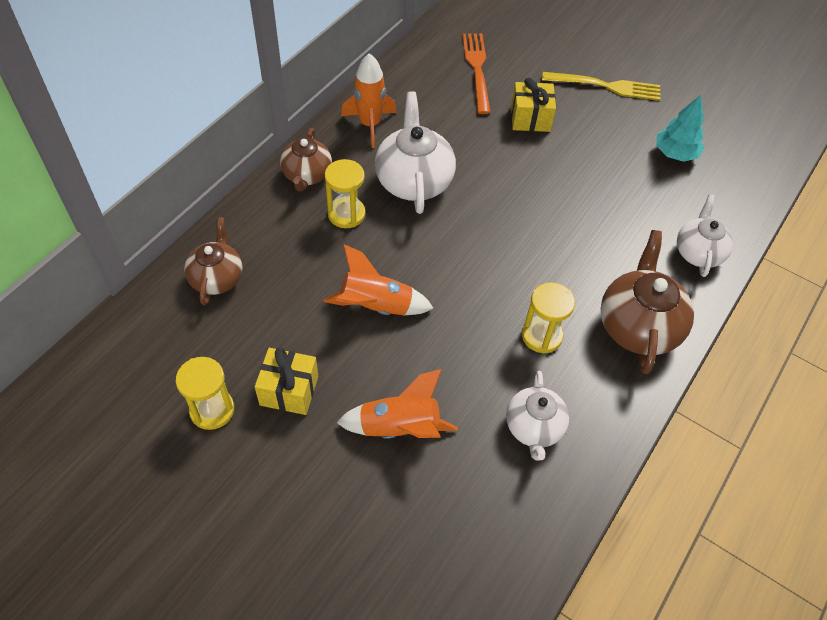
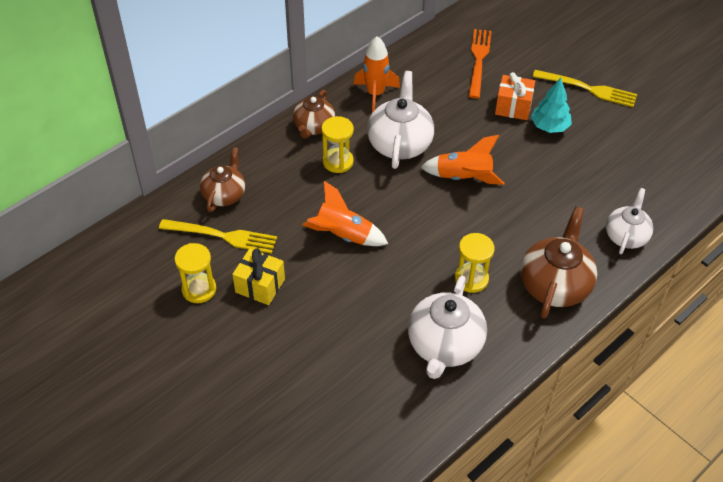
camera: 15 degrees right, 5 degrees down
orange rocket [337,369,458,439] -> orange rocket moved to [421,135,504,185]
white teapot [506,371,569,461] -> white teapot [408,276,487,379], size x1.56
yellow gift [511,78,556,132] -> orange gift [495,72,535,120]
turquoise tree [656,95,704,162] -> turquoise tree moved to [531,78,572,133]
none -> yellow fork [159,219,277,254]

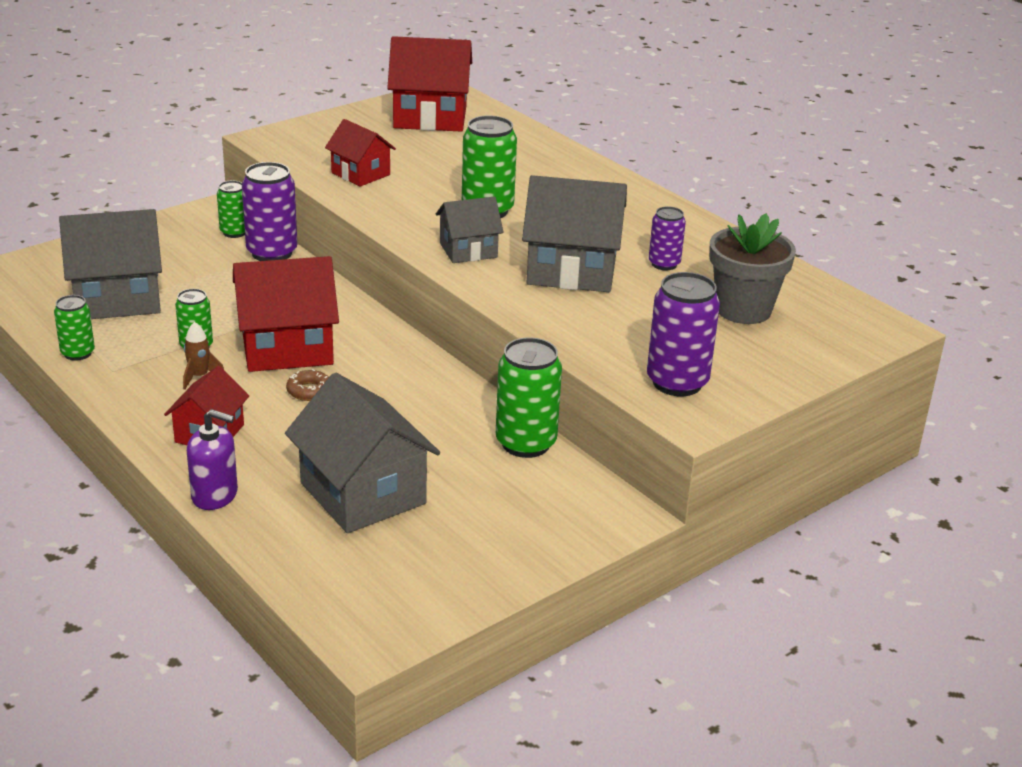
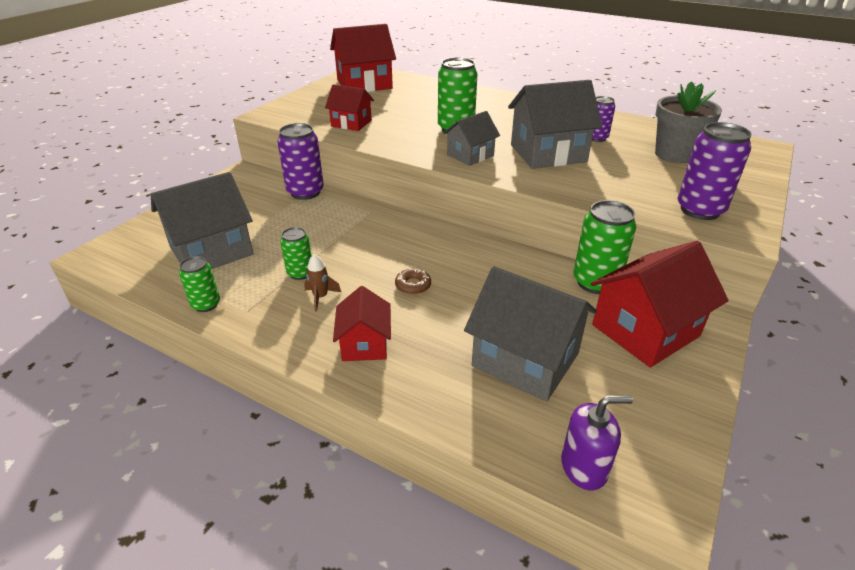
camera: 20 degrees left, 5 degrees up
purple soap dispenser [187,409,238,510] -> purple soap dispenser moved to [561,395,633,490]
green can [217,180,245,238] -> none
red house [233,256,339,372] -> red house moved to [591,241,729,367]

_ABOUT THIS TASK_
Hand back the data exactly as it appears, with all pictures cut.

_RESULT BELOW_
camera: 15 degrees right, 5 degrees down
orange rocket [337,369,458,439] -> orange rocket moved to [421,135,504,185]
white teapot [506,371,569,461] -> white teapot [408,276,487,379], size x1.56
yellow gift [511,78,556,132] -> orange gift [495,72,535,120]
turquoise tree [656,95,704,162] -> turquoise tree moved to [531,78,572,133]
none -> yellow fork [159,219,277,254]

camera: 20 degrees left, 5 degrees up
purple soap dispenser [187,409,238,510] -> purple soap dispenser moved to [561,395,633,490]
green can [217,180,245,238] -> none
red house [233,256,339,372] -> red house moved to [591,241,729,367]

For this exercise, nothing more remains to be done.